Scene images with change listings
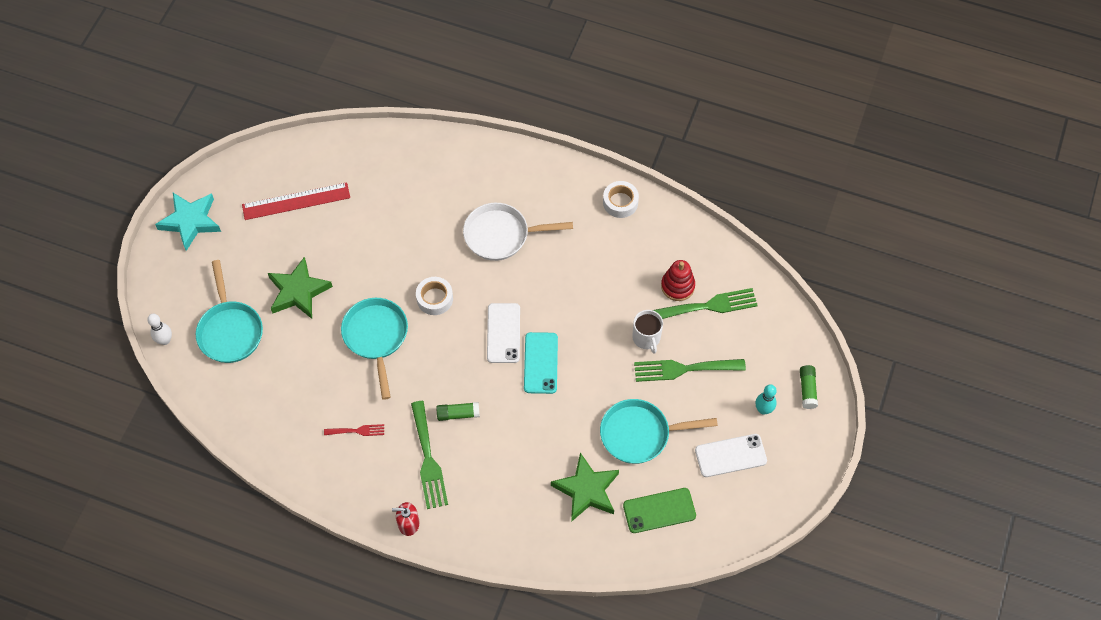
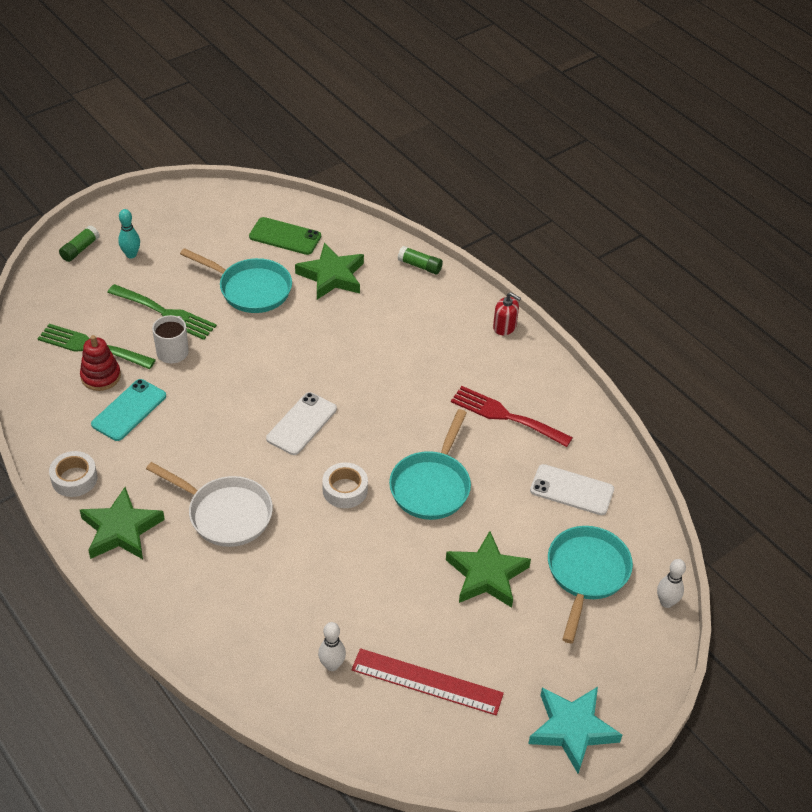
camera: 150 degrees left, 15 degrees down
red fork [324,424,384,436] -> red fork [451,386,573,447], size x1.88
green fork [411,401,448,509] -> none
green glue stick [436,402,480,421] -> green glue stick moved to [398,246,443,274]
turquoise phone [524,332,558,394] -> turquoise phone moved to [91,379,166,441]
white phone [695,434,767,477] -> white phone moved to [530,464,614,515]
none -> green star [80,487,165,559]
none -> white bowling pin [318,622,346,671]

## What is required
Skip the pictures and quote each line of the entries above, from the first through the line with "turquoise phone [524,332,558,394]", exactly as it appears.

## Expected answer
camera: 150 degrees left, 15 degrees down
red fork [324,424,384,436] -> red fork [451,386,573,447], size x1.88
green fork [411,401,448,509] -> none
green glue stick [436,402,480,421] -> green glue stick moved to [398,246,443,274]
turquoise phone [524,332,558,394] -> turquoise phone moved to [91,379,166,441]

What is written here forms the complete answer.